>>>>

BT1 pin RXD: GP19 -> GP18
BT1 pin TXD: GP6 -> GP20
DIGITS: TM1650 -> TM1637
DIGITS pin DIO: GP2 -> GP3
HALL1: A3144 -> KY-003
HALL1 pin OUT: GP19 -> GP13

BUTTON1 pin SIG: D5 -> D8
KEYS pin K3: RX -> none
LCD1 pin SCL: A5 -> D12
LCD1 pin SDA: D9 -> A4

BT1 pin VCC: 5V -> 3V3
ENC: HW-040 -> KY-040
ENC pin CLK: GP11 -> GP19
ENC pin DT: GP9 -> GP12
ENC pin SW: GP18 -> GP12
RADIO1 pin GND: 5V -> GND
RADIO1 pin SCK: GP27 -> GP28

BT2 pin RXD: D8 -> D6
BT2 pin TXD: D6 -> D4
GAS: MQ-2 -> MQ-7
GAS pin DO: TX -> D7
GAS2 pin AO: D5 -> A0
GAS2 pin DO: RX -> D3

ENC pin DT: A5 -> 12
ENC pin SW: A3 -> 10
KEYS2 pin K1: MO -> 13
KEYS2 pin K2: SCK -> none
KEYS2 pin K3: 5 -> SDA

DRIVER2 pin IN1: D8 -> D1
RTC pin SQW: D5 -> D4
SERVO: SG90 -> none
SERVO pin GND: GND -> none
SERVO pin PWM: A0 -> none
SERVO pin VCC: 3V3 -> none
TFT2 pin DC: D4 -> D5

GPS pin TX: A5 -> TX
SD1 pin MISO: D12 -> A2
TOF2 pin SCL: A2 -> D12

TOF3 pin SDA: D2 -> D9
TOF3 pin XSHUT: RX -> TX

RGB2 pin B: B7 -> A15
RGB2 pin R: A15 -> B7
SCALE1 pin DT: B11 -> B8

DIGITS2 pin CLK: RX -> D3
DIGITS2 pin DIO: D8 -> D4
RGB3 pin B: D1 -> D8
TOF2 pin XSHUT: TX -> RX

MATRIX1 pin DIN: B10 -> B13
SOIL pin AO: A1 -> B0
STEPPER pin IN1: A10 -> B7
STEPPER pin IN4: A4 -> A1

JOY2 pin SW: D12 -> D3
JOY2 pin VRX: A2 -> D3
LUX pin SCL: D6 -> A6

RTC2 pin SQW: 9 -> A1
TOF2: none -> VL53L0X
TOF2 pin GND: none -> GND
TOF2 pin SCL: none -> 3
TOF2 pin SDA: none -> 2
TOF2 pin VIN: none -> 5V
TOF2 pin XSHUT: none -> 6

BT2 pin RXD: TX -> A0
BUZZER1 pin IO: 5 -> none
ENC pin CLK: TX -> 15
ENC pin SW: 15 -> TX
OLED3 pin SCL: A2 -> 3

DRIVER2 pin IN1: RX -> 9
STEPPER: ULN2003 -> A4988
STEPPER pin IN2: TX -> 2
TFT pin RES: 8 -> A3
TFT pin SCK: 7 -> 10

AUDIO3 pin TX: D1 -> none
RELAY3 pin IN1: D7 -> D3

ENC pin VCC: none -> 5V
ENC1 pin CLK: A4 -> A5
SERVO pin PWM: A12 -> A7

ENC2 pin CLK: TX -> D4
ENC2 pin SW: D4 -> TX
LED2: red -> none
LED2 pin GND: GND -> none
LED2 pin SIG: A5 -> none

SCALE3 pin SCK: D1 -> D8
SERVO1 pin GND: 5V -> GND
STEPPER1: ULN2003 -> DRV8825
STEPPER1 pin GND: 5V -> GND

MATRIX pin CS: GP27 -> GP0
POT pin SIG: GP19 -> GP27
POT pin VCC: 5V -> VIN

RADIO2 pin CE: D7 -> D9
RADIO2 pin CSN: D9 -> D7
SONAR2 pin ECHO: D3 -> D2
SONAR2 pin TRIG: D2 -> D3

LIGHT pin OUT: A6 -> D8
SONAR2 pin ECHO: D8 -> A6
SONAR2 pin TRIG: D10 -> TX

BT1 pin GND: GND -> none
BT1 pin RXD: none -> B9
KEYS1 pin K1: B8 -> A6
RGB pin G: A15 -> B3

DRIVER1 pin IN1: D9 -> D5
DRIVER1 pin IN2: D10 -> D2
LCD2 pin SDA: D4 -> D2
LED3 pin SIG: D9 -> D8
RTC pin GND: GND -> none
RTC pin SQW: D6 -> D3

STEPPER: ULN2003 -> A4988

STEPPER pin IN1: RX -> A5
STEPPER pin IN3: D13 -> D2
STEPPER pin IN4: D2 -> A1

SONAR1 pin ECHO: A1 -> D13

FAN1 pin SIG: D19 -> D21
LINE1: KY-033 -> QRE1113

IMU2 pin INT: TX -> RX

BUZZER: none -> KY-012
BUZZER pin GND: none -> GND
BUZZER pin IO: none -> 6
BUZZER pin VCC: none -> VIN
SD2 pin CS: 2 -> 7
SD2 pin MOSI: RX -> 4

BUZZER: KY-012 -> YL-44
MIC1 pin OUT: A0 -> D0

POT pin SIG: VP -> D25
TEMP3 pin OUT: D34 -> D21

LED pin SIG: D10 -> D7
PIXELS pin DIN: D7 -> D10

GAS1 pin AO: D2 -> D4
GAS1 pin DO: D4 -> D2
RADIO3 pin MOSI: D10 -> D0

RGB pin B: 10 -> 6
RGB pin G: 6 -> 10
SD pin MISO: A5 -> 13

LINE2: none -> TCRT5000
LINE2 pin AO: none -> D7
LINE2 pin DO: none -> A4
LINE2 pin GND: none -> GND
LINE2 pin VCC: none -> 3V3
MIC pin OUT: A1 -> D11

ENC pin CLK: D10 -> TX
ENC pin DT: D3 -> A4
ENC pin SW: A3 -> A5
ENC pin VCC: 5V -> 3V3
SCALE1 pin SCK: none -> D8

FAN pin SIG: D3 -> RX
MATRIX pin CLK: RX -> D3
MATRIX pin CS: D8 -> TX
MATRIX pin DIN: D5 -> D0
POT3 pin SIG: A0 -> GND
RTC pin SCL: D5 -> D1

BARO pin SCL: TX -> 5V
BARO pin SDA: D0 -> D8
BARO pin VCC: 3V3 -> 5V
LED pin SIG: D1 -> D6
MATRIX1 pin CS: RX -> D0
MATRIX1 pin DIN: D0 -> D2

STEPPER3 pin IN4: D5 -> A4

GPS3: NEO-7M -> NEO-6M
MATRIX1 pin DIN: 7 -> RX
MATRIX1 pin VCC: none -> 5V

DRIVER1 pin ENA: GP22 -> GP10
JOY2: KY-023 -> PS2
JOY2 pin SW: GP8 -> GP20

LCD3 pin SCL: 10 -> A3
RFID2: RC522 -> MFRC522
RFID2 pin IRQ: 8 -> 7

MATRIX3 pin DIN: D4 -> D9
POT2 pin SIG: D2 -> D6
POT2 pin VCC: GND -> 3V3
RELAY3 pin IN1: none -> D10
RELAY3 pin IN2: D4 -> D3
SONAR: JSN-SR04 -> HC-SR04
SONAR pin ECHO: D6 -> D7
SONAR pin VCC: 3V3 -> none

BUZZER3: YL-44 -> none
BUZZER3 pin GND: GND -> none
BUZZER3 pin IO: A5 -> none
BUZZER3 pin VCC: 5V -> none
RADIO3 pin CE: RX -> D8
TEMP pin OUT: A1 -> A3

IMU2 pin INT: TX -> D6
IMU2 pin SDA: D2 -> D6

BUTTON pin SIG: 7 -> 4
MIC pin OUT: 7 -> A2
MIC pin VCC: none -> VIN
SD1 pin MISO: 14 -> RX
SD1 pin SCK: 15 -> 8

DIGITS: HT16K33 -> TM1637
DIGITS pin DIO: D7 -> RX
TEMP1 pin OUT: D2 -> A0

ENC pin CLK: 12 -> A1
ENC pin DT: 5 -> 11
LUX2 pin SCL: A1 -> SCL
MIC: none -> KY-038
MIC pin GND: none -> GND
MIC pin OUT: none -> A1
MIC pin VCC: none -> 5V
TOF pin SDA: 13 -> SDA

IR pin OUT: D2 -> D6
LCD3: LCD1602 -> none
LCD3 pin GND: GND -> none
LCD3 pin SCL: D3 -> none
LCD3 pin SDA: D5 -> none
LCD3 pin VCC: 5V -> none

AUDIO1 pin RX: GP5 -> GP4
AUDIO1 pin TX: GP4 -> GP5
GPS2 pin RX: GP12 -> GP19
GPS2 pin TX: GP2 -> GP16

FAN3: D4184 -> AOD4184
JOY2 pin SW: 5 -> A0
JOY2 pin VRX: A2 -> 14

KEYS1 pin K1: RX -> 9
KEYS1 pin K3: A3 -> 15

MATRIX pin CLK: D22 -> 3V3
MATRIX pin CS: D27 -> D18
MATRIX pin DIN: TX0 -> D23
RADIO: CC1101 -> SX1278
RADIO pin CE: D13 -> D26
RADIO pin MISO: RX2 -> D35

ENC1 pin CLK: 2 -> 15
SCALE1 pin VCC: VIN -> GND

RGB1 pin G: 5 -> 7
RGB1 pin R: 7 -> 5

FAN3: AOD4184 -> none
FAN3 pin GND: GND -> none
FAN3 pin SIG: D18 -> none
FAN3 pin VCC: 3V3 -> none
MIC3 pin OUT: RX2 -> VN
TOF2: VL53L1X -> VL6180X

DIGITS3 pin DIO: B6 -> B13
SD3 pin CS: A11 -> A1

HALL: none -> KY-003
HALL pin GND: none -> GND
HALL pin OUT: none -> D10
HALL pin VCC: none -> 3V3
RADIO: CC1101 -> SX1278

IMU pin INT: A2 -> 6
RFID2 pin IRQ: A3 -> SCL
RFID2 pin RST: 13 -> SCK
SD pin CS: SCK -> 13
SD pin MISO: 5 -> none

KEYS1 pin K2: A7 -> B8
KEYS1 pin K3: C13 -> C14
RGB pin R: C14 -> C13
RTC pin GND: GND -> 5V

<<<<

### Exercise
Extract the lines of the preceding material that run from the line with "DIGITS pin DIO: GP2 -> GP3" through the line with "SERVO pin VCC: 3V3 -> none", inclusive, reproducing them exactly and adding nothing.

### The completed task
DIGITS pin DIO: GP2 -> GP3
HALL1: A3144 -> KY-003
HALL1 pin OUT: GP19 -> GP13

BUTTON1 pin SIG: D5 -> D8
KEYS pin K3: RX -> none
LCD1 pin SCL: A5 -> D12
LCD1 pin SDA: D9 -> A4

BT1 pin VCC: 5V -> 3V3
ENC: HW-040 -> KY-040
ENC pin CLK: GP11 -> GP19
ENC pin DT: GP9 -> GP12
ENC pin SW: GP18 -> GP12
RADIO1 pin GND: 5V -> GND
RADIO1 pin SCK: GP27 -> GP28

BT2 pin RXD: D8 -> D6
BT2 pin TXD: D6 -> D4
GAS: MQ-2 -> MQ-7
GAS pin DO: TX -> D7
GAS2 pin AO: D5 -> A0
GAS2 pin DO: RX -> D3

ENC pin DT: A5 -> 12
ENC pin SW: A3 -> 10
KEYS2 pin K1: MO -> 13
KEYS2 pin K2: SCK -> none
KEYS2 pin K3: 5 -> SDA

DRIVER2 pin IN1: D8 -> D1
RTC pin SQW: D5 -> D4
SERVO: SG90 -> none
SERVO pin GND: GND -> none
SERVO pin PWM: A0 -> none
SERVO pin VCC: 3V3 -> none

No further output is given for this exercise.